RECORD SET Block Start

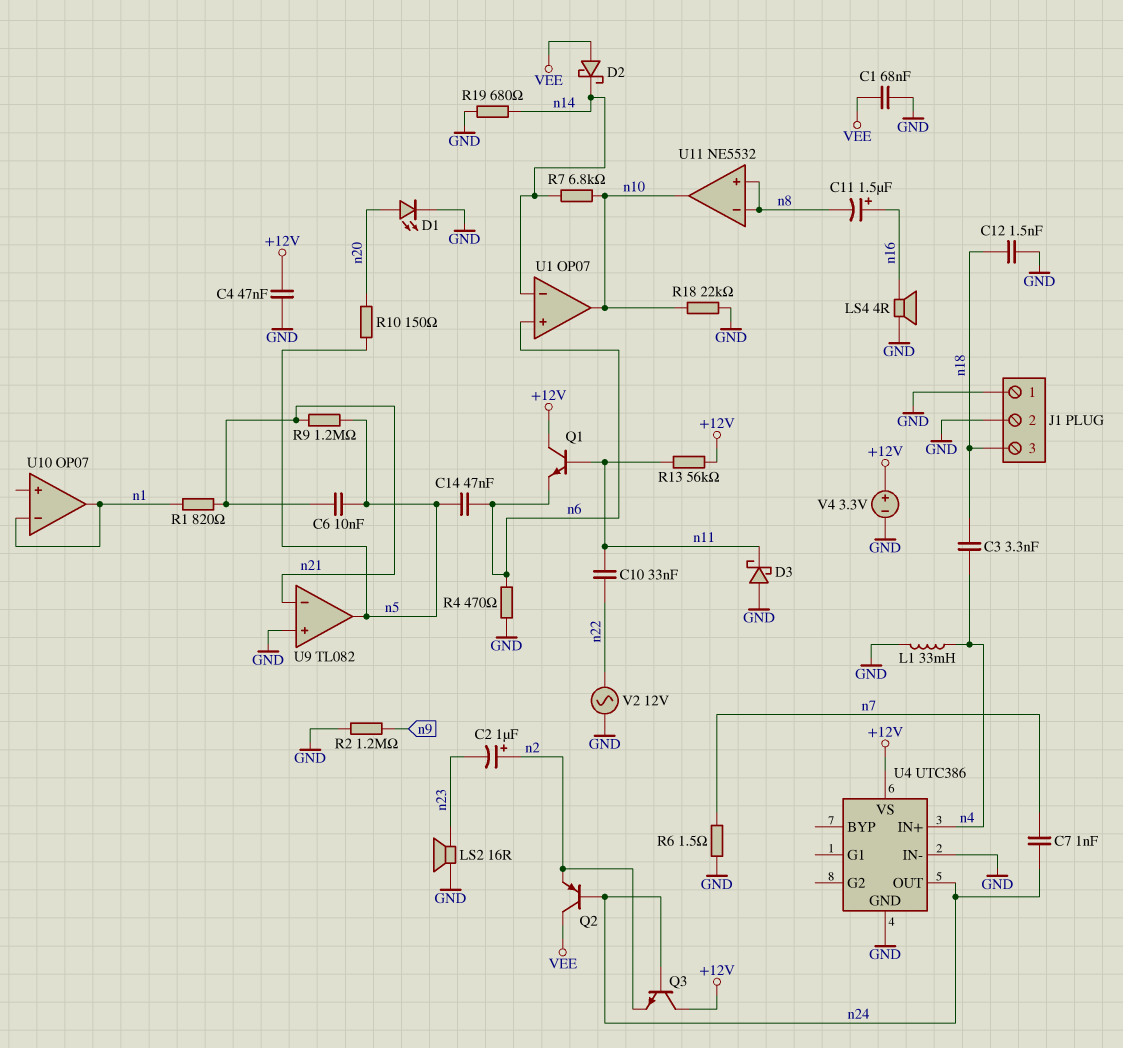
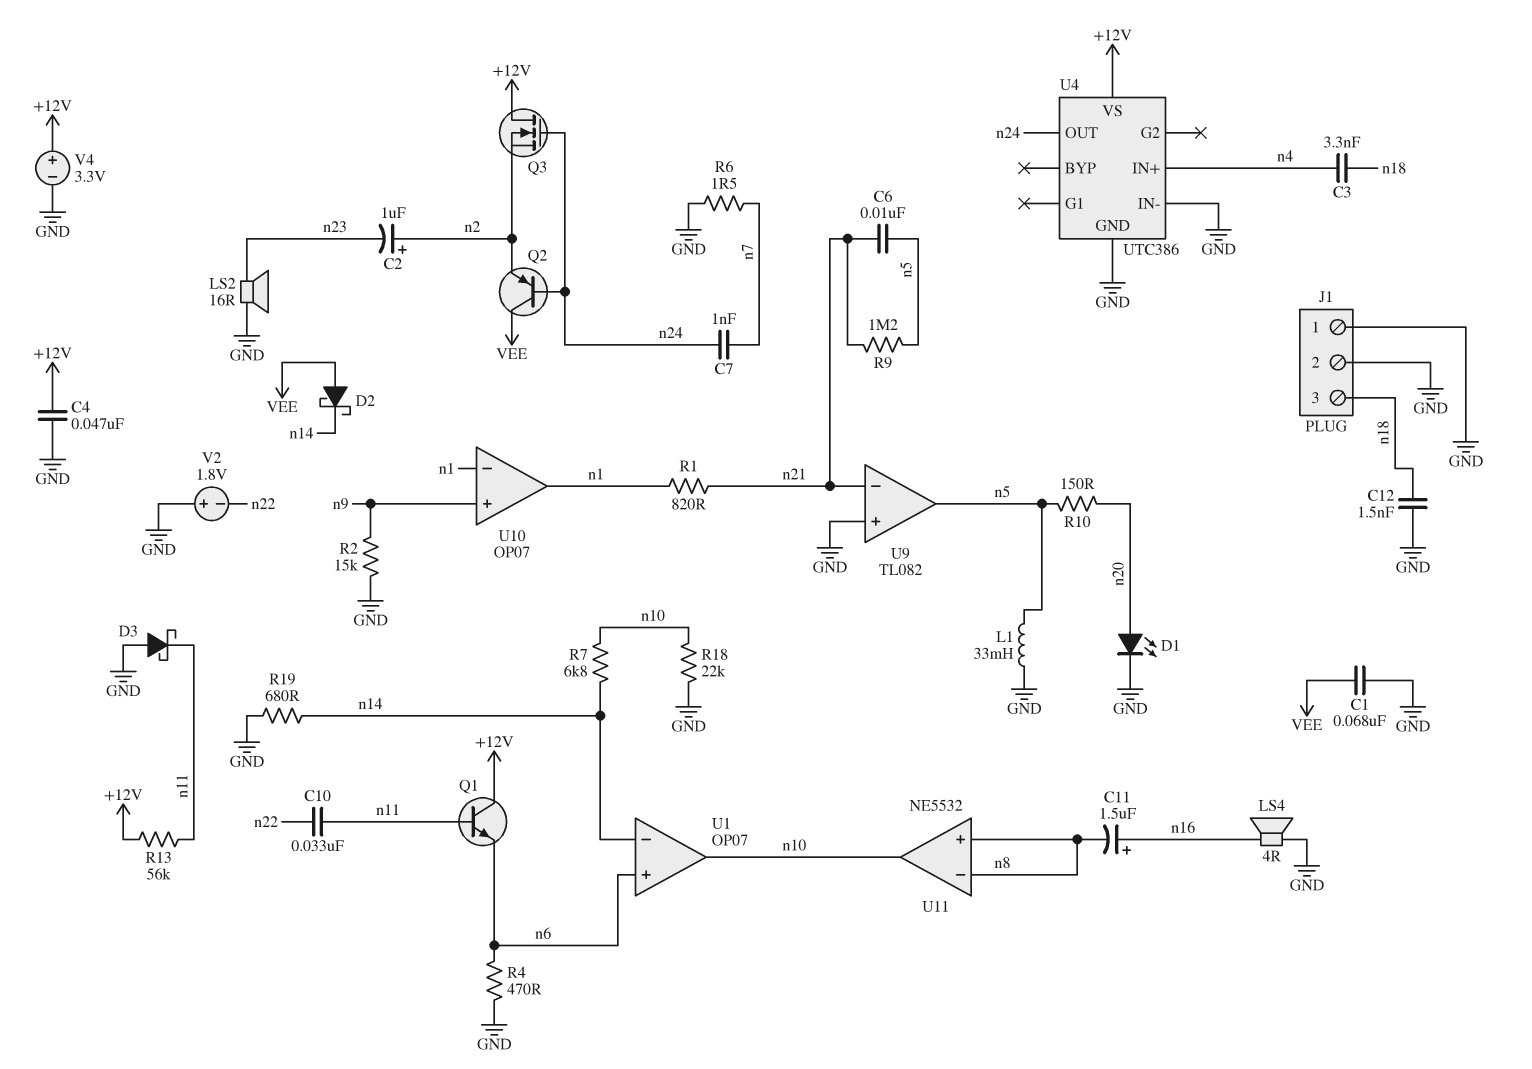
C14: 47nF (n5, n6) -> none
L1: 33mH (GND, n4) -> 33mH (GND, n5)
Q3: NPN (B n24, C +12V, E n2) -> NMOS (G n24, D +12V, S n2)
R2: 1.2M (GND, n9) -> 15k (GND, n9)
U10 pin in+: none -> n9
V2: AC 12V (GND, n22) -> 1.8V (plus GND, minus n22)

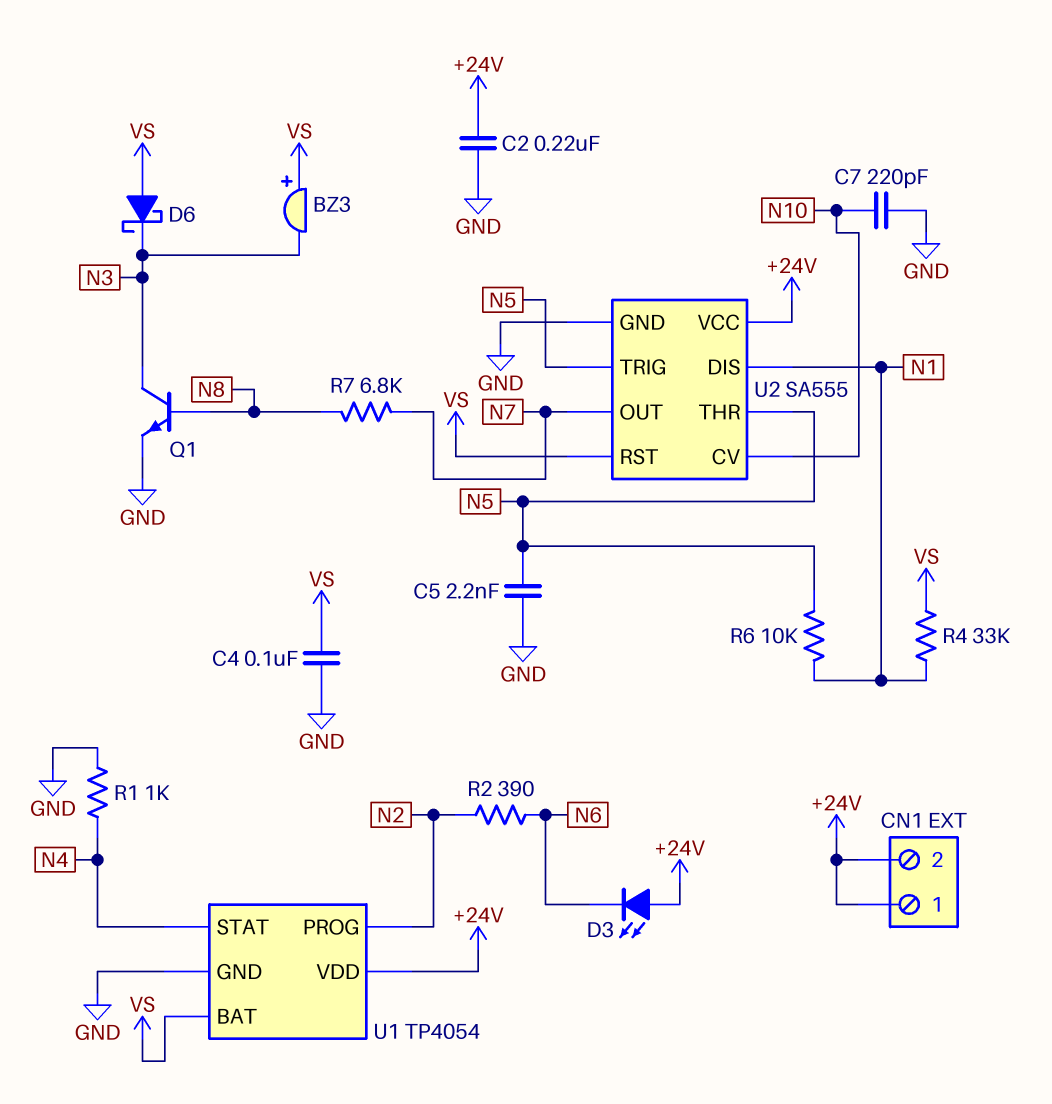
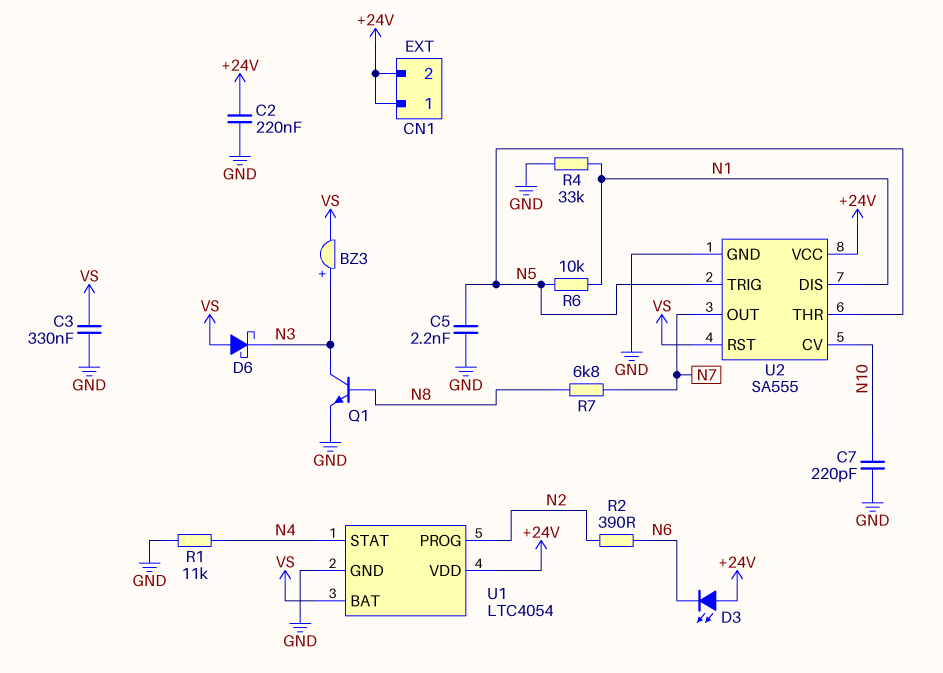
BZ3: buzzer (plus VS, minus N3) -> buzzer (plus N3, minus VS)
C3: none -> 330nF (GND, VS)
C4: 100nF (GND, VS) -> none
R1: 1k (GND, N4) -> 11k (GND, N4)
R4: 33k (N1, VS) -> 33k (GND, N1)
U1: TP4054 -> LTC4054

RECORD SET Block End

◆ TASK TO CARRY OUT ◆
With the pictures omitted, reproduce the data above exactly.

◆ RESULT ◆
C14: 47nF (n5, n6) -> none
L1: 33mH (GND, n4) -> 33mH (GND, n5)
Q3: NPN (B n24, C +12V, E n2) -> NMOS (G n24, D +12V, S n2)
R2: 1.2M (GND, n9) -> 15k (GND, n9)
U10 pin in+: none -> n9
V2: AC 12V (GND, n22) -> 1.8V (plus GND, minus n22)

BZ3: buzzer (plus VS, minus N3) -> buzzer (plus N3, minus VS)
C3: none -> 330nF (GND, VS)
C4: 100nF (GND, VS) -> none
R1: 1k (GND, N4) -> 11k (GND, N4)
R4: 33k (N1, VS) -> 33k (GND, N1)
U1: TP4054 -> LTC4054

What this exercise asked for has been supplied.